Shape state change listings
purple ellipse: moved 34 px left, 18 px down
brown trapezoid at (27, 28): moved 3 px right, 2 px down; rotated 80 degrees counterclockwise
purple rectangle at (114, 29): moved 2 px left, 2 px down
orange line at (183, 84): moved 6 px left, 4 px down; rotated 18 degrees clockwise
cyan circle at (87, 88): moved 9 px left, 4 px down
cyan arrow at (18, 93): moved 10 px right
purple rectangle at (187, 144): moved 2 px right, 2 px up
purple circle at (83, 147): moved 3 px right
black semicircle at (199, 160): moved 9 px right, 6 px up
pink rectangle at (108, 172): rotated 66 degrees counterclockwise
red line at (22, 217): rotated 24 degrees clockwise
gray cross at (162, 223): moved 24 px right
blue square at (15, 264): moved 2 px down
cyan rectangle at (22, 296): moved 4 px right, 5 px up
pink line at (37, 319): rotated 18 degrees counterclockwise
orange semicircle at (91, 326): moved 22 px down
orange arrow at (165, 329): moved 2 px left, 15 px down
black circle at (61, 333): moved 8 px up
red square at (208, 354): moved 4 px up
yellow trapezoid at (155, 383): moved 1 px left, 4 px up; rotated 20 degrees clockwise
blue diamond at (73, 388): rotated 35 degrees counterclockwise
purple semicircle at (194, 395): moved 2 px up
--
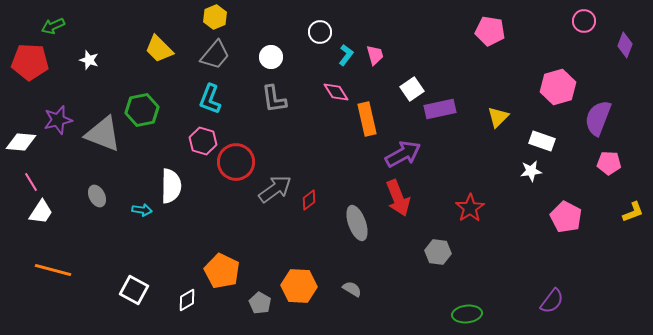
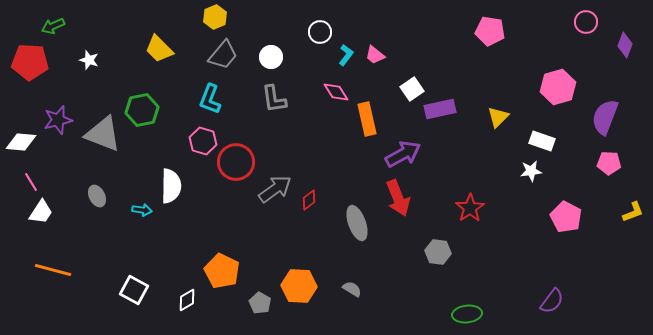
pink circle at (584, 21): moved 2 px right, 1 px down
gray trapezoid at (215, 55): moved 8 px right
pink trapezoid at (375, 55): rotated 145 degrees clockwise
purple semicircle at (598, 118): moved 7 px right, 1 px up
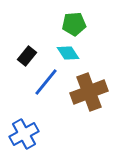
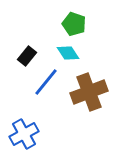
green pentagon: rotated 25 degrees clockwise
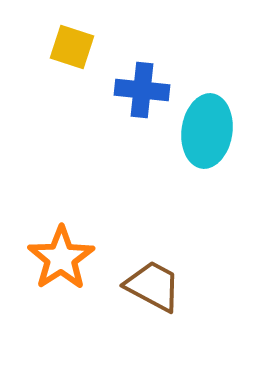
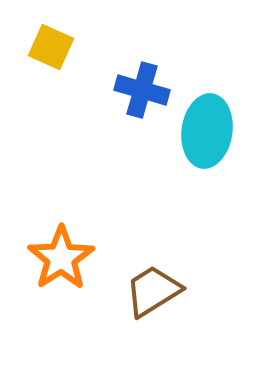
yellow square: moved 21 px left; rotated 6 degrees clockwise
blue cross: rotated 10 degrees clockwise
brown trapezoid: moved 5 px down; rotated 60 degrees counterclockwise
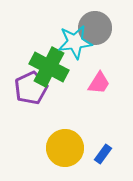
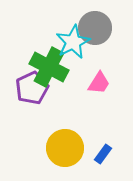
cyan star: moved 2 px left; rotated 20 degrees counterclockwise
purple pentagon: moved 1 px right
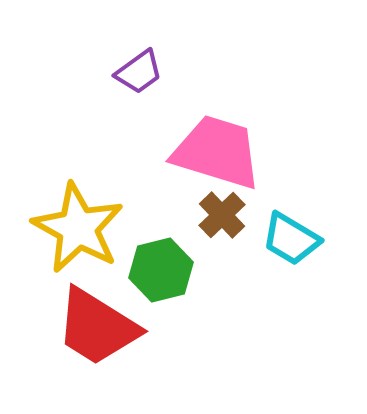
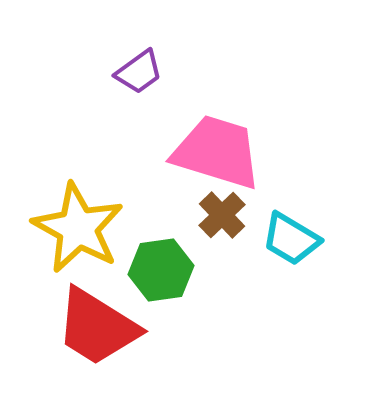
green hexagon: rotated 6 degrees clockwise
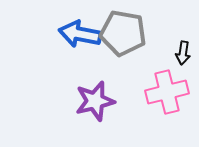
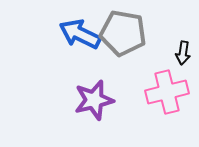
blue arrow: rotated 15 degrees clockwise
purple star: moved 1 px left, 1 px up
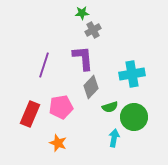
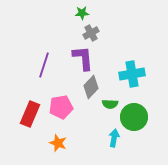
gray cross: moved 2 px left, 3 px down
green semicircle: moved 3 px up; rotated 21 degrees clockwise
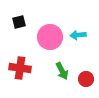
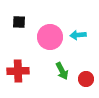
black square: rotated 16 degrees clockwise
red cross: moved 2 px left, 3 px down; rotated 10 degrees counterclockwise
---
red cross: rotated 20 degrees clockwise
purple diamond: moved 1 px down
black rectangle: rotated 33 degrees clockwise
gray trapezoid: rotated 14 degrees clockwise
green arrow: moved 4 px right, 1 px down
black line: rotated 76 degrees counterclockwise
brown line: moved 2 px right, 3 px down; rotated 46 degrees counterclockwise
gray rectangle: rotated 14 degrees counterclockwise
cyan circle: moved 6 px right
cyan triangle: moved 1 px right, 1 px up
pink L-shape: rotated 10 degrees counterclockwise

TASK STATEMENT: From the data above, return every line from the line that has "cyan arrow at (18, 93): moved 10 px right" up to and including the line that has "blue square at (15, 264): moved 2 px down", exactly.

RESPONSE TO THIS TASK:
cyan arrow at (18, 93): moved 10 px right
purple rectangle at (187, 144): moved 2 px right, 2 px up
purple circle at (83, 147): moved 3 px right
black semicircle at (199, 160): moved 9 px right, 6 px up
pink rectangle at (108, 172): rotated 66 degrees counterclockwise
red line at (22, 217): rotated 24 degrees clockwise
gray cross at (162, 223): moved 24 px right
blue square at (15, 264): moved 2 px down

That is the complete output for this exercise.